• _Requirement_
Write each line exactly as it stands, from the line containing "green glue stick [367,519,423,568]" through the end of the data.

(Task inputs Opens)

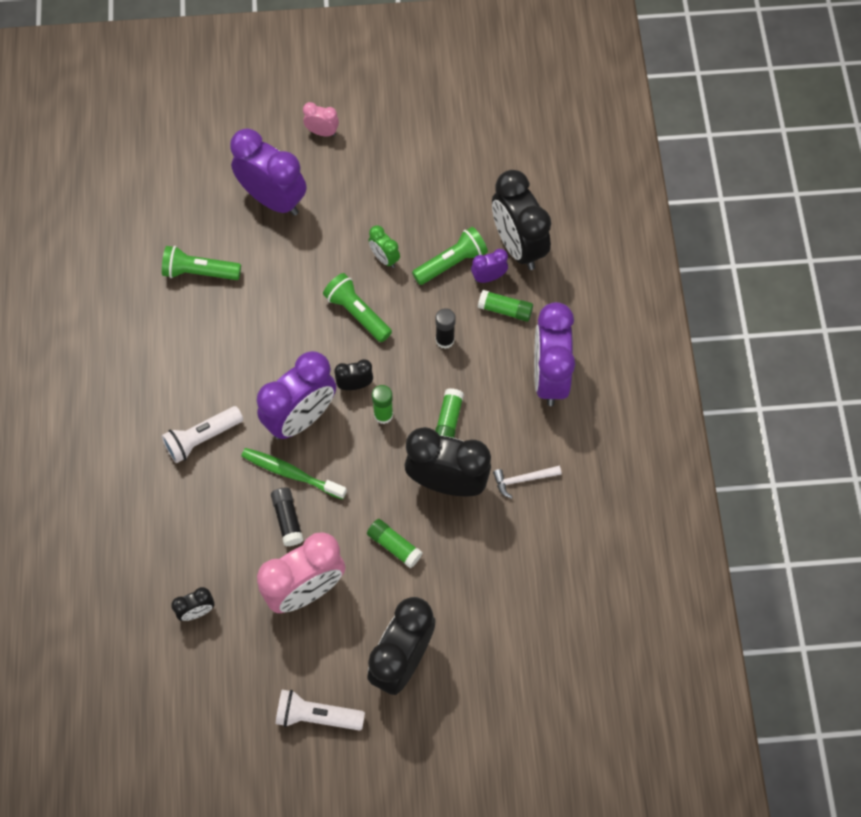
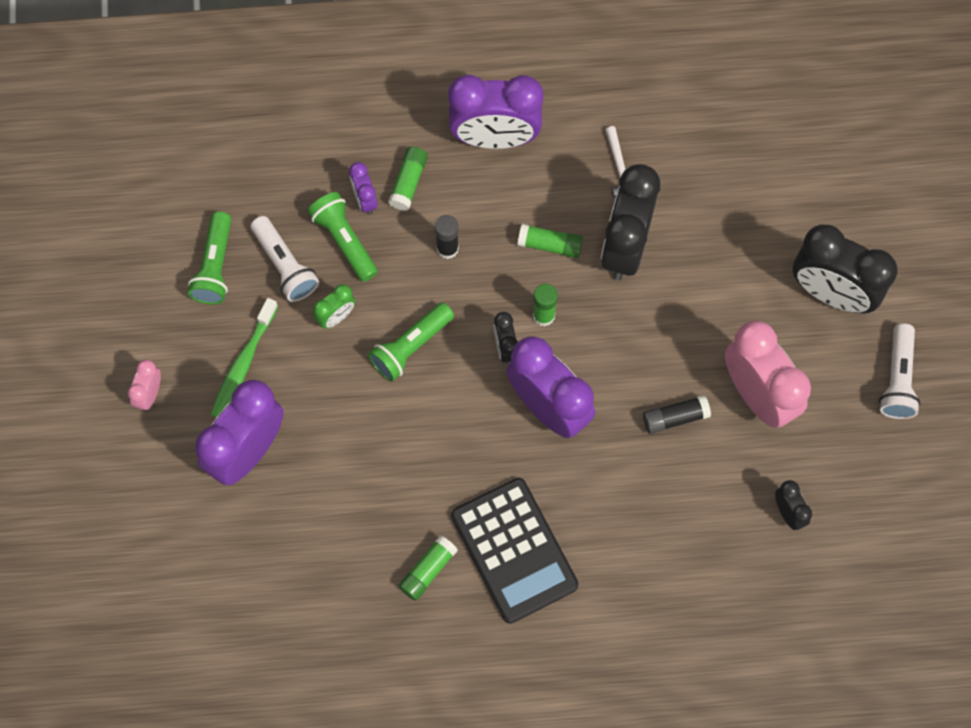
camera: 90 degrees left, 5 degrees up
white flashlight [161,406,243,463] -> white flashlight moved to [251,216,319,302]
green flashlight [162,246,241,280] -> green flashlight moved to [188,211,232,304]
green toothbrush [241,448,347,500] -> green toothbrush moved to [210,298,278,418]
green glue stick [367,519,423,568] -> green glue stick moved to [398,535,458,601]
black clock [492,170,551,270] -> none
none -> black calculator [451,478,578,624]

(Task inputs Closes)

• _Solution to this problem_
green glue stick [367,519,423,568] -> green glue stick moved to [398,535,458,601]
black clock [492,170,551,270] -> none
none -> black calculator [451,478,578,624]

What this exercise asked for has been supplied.